**About this task:** Keep to one stretch of the data below, the lines from the one with "brosse à dents/turquoise" up to and including the one with "clé/turquoise 605, 427, 651, 467", and return that stretch exactly.

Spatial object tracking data
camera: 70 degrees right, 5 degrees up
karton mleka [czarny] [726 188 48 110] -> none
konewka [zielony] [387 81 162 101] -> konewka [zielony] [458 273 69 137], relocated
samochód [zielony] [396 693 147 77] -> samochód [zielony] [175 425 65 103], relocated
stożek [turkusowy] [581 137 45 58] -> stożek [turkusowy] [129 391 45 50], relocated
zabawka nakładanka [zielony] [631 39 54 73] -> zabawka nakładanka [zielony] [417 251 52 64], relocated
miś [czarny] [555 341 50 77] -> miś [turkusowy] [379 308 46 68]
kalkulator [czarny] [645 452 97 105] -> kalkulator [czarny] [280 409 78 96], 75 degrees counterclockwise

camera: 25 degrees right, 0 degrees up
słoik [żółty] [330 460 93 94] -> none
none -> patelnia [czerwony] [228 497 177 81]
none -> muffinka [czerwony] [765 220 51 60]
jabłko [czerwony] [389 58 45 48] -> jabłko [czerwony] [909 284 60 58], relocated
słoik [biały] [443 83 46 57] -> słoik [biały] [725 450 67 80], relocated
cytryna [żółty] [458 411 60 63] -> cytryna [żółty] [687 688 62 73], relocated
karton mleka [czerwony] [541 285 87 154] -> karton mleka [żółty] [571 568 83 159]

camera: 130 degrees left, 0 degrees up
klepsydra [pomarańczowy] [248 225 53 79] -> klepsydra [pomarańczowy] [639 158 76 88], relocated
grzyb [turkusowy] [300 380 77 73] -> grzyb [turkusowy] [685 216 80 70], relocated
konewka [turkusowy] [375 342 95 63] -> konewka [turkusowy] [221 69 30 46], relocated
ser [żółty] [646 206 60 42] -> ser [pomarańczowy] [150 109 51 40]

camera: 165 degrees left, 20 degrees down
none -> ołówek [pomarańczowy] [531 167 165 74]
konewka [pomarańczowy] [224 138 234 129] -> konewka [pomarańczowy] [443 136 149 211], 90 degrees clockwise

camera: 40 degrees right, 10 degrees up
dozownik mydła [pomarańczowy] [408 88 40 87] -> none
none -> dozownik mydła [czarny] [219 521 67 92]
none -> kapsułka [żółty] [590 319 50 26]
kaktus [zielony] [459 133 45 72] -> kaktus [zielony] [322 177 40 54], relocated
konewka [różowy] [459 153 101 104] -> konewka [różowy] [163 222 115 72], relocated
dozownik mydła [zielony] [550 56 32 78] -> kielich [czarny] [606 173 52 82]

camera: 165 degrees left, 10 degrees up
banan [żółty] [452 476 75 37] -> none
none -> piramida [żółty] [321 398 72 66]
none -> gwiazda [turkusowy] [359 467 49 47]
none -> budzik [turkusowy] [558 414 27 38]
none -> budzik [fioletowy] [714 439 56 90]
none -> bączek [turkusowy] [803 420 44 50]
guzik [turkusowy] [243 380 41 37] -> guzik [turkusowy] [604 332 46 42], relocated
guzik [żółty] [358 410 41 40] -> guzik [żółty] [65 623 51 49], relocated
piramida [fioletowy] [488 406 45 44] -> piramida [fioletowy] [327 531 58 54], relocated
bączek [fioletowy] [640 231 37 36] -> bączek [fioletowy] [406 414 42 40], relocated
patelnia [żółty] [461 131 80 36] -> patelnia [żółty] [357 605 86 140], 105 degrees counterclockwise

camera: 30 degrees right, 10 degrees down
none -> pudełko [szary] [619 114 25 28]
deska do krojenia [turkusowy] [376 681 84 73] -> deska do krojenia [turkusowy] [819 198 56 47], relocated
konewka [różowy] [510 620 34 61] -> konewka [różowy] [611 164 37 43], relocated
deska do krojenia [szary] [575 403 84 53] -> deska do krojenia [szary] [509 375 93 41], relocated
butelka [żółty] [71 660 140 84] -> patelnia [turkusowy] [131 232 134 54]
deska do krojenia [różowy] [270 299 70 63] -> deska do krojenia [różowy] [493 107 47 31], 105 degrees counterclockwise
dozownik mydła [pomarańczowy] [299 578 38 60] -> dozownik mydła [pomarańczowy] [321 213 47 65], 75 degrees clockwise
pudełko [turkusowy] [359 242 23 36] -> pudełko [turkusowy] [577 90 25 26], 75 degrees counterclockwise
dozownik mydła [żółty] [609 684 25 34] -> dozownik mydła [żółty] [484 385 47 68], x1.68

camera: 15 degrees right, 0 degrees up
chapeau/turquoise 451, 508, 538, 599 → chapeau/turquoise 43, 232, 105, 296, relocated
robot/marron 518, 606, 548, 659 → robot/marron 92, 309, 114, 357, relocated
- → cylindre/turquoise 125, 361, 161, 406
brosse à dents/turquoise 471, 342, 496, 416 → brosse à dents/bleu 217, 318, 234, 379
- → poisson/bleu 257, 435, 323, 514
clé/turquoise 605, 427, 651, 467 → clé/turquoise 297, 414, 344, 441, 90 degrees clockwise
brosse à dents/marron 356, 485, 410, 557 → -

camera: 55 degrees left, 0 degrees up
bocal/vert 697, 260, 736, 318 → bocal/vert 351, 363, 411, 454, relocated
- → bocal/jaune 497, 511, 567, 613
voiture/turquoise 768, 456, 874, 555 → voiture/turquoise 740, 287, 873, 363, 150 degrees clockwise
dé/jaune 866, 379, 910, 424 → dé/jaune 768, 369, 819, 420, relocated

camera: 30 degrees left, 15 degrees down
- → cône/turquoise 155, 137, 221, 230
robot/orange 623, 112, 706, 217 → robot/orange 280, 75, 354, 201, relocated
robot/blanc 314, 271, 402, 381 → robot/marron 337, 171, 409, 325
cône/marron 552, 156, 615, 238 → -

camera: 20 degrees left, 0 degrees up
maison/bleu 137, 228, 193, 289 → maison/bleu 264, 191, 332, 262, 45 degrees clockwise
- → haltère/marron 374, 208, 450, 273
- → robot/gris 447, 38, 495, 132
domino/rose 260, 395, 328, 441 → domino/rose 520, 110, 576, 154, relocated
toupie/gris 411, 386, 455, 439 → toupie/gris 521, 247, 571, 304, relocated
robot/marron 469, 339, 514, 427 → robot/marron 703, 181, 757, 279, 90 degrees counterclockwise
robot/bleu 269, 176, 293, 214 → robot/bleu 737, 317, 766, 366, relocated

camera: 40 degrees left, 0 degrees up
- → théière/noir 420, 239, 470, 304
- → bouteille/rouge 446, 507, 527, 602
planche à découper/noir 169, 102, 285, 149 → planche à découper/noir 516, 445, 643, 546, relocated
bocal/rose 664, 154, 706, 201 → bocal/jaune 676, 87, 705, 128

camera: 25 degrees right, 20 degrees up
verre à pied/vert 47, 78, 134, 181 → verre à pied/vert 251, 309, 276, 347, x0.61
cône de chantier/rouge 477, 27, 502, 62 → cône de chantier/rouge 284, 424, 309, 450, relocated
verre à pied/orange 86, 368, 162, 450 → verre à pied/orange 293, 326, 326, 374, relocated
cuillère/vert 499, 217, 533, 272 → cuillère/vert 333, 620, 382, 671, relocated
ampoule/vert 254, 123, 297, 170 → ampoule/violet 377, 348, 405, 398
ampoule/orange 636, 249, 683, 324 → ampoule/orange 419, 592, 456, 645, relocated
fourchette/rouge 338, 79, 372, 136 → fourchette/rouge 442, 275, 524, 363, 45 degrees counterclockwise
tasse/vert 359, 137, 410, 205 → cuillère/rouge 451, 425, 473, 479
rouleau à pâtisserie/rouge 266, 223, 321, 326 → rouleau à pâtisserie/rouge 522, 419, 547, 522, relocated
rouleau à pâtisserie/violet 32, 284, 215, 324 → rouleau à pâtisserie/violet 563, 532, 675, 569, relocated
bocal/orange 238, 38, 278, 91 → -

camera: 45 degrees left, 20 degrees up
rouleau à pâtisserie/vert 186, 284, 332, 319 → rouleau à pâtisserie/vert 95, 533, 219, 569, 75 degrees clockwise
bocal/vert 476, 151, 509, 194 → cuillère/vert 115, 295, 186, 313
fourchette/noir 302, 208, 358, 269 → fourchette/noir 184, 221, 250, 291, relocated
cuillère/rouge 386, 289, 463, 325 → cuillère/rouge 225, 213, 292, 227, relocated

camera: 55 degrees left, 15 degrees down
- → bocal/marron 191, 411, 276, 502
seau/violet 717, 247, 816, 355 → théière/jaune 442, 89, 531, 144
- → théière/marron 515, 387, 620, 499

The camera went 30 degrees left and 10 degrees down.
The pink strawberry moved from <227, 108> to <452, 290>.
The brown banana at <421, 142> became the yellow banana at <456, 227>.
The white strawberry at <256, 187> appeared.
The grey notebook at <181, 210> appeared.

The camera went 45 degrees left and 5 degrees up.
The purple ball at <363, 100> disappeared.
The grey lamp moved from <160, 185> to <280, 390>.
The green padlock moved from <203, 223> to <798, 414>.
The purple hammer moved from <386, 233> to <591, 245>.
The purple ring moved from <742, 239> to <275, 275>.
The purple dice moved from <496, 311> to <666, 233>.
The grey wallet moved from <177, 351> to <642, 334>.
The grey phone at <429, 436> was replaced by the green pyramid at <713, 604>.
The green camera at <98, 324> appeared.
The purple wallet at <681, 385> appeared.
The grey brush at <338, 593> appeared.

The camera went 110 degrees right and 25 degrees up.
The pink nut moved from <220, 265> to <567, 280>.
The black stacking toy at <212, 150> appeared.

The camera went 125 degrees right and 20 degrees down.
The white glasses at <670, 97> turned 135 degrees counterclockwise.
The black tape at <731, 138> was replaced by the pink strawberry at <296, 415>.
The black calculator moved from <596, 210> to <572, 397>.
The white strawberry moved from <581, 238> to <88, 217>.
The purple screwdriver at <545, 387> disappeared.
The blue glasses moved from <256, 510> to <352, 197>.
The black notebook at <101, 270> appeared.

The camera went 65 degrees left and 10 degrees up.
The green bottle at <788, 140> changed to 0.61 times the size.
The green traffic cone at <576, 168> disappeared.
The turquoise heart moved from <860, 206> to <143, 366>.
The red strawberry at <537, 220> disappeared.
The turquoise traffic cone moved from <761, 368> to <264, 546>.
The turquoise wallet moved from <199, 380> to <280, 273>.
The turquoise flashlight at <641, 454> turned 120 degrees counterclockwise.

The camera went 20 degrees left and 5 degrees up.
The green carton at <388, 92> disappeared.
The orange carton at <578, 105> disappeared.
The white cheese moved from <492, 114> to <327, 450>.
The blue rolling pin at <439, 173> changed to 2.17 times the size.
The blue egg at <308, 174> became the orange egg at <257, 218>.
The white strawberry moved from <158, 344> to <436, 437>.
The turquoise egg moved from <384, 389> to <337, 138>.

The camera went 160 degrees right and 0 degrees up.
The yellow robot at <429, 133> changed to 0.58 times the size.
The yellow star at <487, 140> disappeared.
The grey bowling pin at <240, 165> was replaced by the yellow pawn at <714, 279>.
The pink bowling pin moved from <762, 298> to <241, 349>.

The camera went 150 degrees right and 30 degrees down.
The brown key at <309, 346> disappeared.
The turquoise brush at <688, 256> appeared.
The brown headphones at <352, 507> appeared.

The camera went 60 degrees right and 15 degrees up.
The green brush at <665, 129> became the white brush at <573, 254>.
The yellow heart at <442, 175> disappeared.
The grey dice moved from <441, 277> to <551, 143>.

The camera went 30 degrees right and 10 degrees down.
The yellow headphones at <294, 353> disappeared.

**Answer space:**
brosse à dents/turquoise 471, 342, 496, 416 → brosse à dents/bleu 217, 318, 234, 379
- → poisson/bleu 257, 435, 323, 514
clé/turquoise 605, 427, 651, 467 → clé/turquoise 297, 414, 344, 441, 90 degrees clockwise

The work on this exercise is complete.